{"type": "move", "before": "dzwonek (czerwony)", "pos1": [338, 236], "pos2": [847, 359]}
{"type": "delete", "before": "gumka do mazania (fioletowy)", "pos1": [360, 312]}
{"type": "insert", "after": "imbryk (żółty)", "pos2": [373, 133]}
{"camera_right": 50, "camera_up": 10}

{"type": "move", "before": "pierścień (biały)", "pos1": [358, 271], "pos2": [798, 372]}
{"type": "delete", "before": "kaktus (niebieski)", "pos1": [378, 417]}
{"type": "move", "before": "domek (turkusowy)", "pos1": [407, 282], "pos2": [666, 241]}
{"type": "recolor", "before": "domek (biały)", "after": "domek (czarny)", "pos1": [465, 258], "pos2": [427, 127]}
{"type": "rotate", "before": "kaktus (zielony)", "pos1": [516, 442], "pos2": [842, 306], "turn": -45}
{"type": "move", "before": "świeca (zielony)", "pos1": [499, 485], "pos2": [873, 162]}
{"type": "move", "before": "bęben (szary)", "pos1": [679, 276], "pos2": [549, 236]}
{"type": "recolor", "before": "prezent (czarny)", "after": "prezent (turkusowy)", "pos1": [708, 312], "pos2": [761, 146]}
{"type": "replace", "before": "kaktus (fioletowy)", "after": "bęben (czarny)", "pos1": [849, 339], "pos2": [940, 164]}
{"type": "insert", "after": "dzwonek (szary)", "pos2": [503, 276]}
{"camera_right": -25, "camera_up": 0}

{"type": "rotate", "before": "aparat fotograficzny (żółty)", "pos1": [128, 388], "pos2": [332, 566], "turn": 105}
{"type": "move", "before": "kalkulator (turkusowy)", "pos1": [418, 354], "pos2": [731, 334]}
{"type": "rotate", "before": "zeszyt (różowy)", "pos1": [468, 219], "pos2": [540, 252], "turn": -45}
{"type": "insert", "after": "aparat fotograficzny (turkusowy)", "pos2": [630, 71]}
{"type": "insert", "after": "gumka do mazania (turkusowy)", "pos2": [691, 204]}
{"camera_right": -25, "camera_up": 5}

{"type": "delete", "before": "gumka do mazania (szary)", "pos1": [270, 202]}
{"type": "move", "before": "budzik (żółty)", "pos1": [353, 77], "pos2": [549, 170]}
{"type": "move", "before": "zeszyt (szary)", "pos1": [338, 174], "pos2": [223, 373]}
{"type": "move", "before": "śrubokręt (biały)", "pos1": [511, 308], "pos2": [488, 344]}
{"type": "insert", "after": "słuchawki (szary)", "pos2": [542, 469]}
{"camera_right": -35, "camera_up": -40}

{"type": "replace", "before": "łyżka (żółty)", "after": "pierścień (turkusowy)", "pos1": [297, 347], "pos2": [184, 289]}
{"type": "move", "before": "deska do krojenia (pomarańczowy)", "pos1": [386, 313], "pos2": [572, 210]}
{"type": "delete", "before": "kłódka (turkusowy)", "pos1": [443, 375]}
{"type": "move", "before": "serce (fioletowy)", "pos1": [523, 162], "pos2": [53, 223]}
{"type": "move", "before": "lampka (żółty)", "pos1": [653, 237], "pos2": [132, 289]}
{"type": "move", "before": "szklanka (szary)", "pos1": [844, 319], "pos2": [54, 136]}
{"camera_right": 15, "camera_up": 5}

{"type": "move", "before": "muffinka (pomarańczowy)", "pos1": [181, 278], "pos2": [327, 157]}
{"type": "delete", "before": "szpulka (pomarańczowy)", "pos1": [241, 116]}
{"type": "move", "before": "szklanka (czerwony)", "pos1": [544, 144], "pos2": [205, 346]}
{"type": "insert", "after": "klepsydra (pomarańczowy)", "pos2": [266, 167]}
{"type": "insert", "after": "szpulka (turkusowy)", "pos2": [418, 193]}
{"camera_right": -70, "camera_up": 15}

Problem description: Your answer should be one number: how many lines of the records hold "szpulka".

Answer to the problem: 2